▸ **Task description**:
Verbatim copy, images removed: write out the entries below.

(Data items)
------
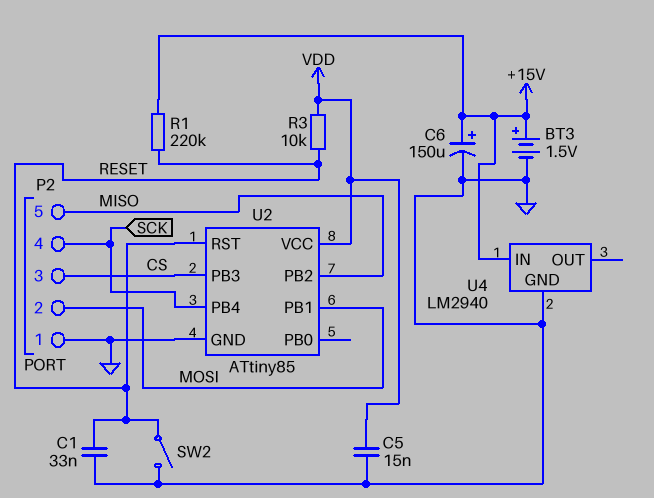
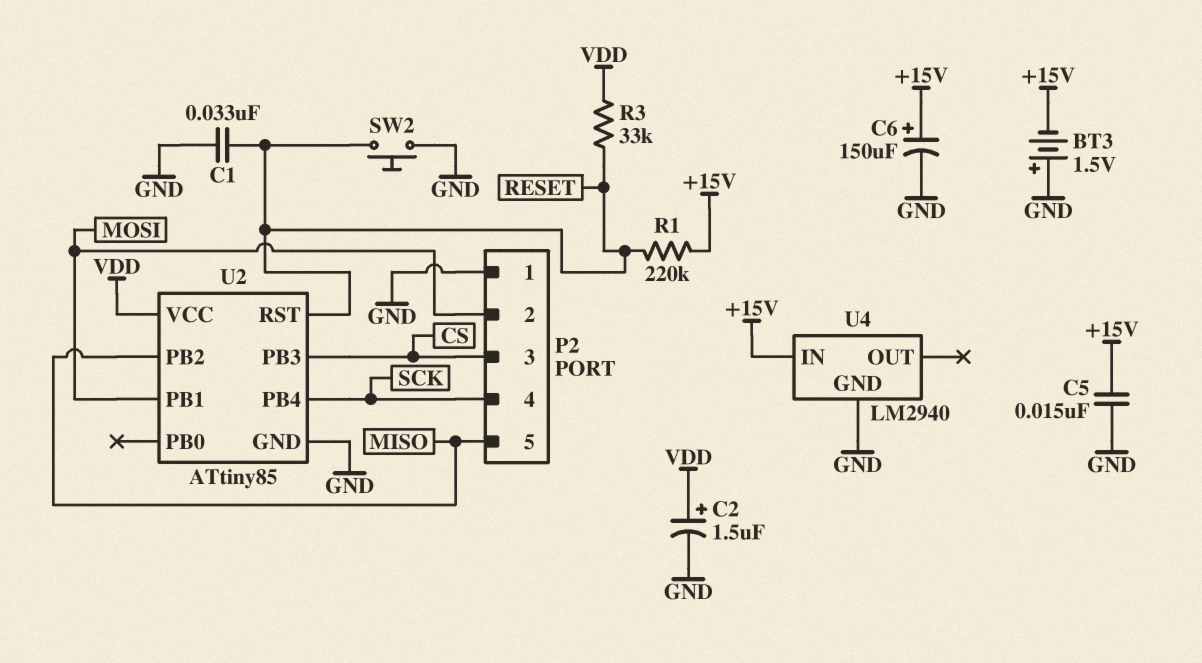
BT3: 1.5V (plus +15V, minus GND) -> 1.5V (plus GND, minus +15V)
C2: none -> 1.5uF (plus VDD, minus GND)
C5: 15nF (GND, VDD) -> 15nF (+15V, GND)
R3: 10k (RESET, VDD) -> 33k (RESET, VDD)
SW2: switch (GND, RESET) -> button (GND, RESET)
------
▸ **Task response**:
BT3: 1.5V (plus +15V, minus GND) -> 1.5V (plus GND, minus +15V)
C2: none -> 1.5uF (plus VDD, minus GND)
C5: 15nF (GND, VDD) -> 15nF (+15V, GND)
R3: 10k (RESET, VDD) -> 33k (RESET, VDD)
SW2: switch (GND, RESET) -> button (GND, RESET)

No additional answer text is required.